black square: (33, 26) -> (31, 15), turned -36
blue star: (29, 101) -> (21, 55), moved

-----

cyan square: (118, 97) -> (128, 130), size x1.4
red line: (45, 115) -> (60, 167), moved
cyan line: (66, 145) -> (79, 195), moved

-----

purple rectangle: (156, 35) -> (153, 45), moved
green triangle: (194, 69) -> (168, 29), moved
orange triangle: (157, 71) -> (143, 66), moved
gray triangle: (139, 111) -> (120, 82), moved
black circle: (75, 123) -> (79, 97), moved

-----

Task brief
When a line in the material above holds the word "black", count it; report only the total.

Written solution
2